Action item:
With the line containing "camera: 145 degrees left, 5 degrees up" as the start and the line containing "(497, 445) = (574, 460): none -> orange mouse" as the end, transcribe that span of the entries below exactly, including both.

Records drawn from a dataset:
------------------------------------------------------------------------
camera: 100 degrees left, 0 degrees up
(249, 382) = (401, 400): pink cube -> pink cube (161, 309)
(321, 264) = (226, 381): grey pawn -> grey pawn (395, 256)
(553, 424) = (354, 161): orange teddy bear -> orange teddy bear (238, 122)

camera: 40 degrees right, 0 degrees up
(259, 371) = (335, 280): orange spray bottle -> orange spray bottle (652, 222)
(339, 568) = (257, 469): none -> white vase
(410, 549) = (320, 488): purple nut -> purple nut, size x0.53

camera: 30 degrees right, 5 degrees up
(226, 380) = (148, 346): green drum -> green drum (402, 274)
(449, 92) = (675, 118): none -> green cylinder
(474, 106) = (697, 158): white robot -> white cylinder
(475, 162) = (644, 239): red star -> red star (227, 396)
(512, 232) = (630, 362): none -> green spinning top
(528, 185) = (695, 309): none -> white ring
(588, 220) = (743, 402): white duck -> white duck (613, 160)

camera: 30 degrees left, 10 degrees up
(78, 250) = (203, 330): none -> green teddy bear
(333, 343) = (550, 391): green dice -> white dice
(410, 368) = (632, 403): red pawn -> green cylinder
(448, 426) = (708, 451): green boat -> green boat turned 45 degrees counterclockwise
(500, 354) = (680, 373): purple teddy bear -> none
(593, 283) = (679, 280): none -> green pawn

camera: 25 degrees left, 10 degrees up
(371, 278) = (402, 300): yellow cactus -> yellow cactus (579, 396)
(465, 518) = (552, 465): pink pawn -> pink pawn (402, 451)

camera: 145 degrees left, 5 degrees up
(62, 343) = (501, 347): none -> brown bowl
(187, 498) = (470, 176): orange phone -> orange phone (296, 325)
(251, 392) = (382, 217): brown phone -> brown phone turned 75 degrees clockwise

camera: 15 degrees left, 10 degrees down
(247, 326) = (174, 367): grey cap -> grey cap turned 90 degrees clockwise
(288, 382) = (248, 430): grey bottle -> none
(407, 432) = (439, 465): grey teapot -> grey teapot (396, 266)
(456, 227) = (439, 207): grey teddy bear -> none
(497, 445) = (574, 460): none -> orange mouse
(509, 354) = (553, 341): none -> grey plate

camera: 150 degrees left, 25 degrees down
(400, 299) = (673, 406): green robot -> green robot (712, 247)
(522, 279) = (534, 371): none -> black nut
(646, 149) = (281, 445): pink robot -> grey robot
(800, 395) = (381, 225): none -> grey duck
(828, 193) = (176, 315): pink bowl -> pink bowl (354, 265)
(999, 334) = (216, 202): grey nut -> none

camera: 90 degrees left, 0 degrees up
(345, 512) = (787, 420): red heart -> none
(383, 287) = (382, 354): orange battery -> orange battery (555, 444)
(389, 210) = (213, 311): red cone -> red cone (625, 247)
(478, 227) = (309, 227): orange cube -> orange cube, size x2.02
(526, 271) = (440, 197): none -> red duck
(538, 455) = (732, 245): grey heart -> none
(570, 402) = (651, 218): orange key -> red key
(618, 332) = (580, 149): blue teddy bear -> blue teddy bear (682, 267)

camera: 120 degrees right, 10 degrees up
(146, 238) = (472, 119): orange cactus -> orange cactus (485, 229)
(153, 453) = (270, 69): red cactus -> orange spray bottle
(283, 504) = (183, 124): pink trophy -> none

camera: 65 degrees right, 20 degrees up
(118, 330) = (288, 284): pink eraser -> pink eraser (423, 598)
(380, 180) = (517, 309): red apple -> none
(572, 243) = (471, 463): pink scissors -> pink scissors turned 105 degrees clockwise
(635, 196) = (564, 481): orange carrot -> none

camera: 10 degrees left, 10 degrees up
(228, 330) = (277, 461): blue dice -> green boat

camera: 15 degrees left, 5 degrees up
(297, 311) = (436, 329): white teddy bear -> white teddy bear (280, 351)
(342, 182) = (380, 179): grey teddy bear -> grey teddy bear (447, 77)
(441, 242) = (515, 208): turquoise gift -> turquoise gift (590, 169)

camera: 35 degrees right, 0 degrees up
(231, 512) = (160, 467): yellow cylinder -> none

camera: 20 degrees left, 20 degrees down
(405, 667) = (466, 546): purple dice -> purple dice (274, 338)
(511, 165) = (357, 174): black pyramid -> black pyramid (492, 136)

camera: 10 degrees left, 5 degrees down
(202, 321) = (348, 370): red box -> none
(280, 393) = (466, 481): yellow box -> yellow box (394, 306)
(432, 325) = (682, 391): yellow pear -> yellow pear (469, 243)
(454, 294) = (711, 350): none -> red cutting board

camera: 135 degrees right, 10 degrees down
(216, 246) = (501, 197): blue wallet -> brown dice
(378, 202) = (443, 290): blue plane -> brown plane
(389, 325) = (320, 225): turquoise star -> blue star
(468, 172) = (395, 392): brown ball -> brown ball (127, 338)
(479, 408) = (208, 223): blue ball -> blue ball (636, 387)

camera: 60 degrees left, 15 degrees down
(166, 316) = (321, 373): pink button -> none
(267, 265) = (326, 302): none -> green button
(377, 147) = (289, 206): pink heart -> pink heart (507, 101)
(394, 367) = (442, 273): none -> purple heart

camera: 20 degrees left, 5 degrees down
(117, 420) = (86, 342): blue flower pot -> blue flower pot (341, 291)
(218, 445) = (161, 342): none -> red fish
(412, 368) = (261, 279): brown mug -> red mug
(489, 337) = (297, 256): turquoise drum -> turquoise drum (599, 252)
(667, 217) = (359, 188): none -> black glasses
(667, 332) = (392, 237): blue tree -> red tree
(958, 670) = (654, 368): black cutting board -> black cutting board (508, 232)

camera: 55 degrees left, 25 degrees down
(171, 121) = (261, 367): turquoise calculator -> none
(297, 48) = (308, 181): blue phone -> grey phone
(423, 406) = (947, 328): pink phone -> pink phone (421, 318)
------------------------------------------------------------------------
Exercise output:
camera: 145 degrees left, 5 degrees up
(62, 343) = (501, 347): none -> brown bowl
(187, 498) = (470, 176): orange phone -> orange phone (296, 325)
(251, 392) = (382, 217): brown phone -> brown phone turned 75 degrees clockwise

camera: 15 degrees left, 10 degrees down
(247, 326) = (174, 367): grey cap -> grey cap turned 90 degrees clockwise
(288, 382) = (248, 430): grey bottle -> none
(407, 432) = (439, 465): grey teapot -> grey teapot (396, 266)
(456, 227) = (439, 207): grey teddy bear -> none
(497, 445) = (574, 460): none -> orange mouse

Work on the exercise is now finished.